WORK REQUIRED: Find the line containing "Bauer [blau] 700, 287 => nothing" in the listing below. Repeat it exactly, along with each following line up to and including the one containing "Knopf [lila] 362, 376".

DATA LISTING:

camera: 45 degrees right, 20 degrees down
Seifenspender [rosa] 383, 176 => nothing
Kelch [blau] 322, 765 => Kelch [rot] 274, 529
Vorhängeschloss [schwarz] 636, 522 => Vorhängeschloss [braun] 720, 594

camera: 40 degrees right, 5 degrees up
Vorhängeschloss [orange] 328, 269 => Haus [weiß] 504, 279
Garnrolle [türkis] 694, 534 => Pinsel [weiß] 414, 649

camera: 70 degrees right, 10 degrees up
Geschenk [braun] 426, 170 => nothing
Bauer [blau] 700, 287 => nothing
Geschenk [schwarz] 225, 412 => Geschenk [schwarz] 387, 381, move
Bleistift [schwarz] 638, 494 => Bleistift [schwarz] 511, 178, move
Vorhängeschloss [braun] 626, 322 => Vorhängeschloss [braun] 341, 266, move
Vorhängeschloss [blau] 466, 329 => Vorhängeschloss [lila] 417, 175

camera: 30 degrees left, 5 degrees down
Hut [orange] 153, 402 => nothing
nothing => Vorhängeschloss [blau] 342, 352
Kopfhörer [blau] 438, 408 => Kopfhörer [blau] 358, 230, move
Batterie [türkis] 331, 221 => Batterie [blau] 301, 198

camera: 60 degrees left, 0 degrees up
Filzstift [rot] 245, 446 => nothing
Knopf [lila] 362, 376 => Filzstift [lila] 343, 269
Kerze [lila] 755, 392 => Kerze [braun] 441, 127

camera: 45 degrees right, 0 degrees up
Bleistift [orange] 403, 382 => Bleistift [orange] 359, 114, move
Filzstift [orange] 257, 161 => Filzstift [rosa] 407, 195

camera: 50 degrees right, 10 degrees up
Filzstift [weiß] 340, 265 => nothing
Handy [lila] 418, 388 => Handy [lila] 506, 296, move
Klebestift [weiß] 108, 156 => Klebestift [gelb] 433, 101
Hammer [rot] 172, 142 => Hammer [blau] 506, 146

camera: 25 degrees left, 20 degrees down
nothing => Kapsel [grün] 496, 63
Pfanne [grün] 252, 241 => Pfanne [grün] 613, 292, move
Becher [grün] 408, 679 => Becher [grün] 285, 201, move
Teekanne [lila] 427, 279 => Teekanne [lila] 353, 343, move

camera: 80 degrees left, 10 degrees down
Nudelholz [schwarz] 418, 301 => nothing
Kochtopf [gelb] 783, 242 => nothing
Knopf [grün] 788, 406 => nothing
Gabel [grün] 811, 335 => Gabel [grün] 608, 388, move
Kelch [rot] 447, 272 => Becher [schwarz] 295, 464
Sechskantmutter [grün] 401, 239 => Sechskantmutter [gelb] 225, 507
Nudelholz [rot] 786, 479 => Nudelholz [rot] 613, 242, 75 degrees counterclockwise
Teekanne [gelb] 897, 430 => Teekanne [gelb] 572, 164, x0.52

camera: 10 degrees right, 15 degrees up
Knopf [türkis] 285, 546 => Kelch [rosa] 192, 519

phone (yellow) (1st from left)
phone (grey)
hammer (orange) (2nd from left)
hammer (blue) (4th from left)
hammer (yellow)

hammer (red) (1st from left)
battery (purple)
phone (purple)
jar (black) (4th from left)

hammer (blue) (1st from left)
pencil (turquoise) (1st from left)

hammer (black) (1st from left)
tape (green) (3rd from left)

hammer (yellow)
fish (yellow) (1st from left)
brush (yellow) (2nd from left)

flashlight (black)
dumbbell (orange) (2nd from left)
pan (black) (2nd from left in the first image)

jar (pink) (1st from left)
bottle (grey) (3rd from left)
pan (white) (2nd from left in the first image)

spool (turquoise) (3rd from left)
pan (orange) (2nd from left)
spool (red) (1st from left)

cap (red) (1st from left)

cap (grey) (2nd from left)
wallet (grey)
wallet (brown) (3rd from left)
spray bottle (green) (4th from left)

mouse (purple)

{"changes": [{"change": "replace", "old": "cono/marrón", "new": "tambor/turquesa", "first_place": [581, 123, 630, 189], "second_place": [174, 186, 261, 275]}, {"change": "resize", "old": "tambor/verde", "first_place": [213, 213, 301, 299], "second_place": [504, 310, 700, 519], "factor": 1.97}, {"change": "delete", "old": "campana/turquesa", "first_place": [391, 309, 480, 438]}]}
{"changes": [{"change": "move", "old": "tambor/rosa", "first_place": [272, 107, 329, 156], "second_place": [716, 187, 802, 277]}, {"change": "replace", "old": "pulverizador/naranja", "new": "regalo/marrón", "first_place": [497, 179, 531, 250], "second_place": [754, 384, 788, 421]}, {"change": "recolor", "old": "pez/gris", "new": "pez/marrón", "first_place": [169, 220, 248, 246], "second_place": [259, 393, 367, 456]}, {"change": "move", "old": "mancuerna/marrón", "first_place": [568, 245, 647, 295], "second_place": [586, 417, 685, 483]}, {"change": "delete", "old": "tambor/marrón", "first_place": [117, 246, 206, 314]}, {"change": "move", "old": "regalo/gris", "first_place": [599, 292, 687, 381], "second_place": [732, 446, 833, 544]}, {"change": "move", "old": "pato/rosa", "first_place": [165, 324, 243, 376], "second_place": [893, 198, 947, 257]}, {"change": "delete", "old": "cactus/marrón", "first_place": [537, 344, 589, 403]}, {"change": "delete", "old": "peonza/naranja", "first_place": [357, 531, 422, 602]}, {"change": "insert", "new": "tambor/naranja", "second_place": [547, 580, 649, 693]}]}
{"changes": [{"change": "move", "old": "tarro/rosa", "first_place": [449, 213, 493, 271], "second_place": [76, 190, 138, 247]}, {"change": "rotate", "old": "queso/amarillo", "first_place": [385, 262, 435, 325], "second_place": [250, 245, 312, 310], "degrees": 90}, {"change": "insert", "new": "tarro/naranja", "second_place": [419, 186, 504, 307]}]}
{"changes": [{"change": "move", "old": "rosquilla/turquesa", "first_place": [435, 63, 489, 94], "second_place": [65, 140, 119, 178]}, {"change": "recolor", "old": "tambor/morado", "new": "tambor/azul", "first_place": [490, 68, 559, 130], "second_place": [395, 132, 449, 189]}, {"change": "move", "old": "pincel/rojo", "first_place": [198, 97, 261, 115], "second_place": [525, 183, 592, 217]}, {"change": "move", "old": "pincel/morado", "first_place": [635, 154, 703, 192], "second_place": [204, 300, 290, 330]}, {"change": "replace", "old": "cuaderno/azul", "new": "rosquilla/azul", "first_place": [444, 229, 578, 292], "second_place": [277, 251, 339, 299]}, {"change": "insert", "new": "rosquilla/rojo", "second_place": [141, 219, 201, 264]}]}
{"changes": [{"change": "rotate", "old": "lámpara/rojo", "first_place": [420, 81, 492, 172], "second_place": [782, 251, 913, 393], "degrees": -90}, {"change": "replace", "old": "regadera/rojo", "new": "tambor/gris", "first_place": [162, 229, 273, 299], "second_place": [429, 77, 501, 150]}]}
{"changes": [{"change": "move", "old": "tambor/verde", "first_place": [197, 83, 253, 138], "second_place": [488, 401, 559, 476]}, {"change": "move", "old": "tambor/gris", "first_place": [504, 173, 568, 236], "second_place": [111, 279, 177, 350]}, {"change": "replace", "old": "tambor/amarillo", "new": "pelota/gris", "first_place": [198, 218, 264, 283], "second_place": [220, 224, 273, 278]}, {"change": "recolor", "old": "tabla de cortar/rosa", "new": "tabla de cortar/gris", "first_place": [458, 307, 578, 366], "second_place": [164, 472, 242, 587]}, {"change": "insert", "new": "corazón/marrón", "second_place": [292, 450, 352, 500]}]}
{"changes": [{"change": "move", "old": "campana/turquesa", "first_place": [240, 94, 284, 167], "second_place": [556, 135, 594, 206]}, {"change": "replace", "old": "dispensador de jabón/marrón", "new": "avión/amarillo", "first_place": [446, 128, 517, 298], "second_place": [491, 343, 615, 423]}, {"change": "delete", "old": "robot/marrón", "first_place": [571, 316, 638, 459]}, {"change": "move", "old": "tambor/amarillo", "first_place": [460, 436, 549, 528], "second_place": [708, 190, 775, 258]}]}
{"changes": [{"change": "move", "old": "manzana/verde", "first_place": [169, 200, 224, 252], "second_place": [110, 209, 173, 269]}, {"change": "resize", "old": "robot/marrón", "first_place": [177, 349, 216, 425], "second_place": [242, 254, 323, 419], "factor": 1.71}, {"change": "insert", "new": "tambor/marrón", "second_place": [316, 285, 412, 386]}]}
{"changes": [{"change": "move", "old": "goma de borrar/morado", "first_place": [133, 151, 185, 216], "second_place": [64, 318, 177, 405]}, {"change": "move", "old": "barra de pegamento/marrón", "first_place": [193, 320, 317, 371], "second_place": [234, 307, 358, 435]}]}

TASK RESULT:
Bauer [blau] 700, 287 => nothing
Geschenk [schwarz] 225, 412 => Geschenk [schwarz] 387, 381, move
Bleistift [schwarz] 638, 494 => Bleistift [schwarz] 511, 178, move
Vorhängeschloss [braun] 626, 322 => Vorhängeschloss [braun] 341, 266, move
Vorhängeschloss [blau] 466, 329 => Vorhängeschloss [lila] 417, 175

camera: 30 degrees left, 5 degrees down
Hut [orange] 153, 402 => nothing
nothing => Vorhängeschloss [blau] 342, 352
Kopfhörer [blau] 438, 408 => Kopfhörer [blau] 358, 230, move
Batterie [türkis] 331, 221 => Batterie [blau] 301, 198

camera: 60 degrees left, 0 degrees up
Filzstift [rot] 245, 446 => nothing
Knopf [lila] 362, 376 => Filzstift [lila] 343, 269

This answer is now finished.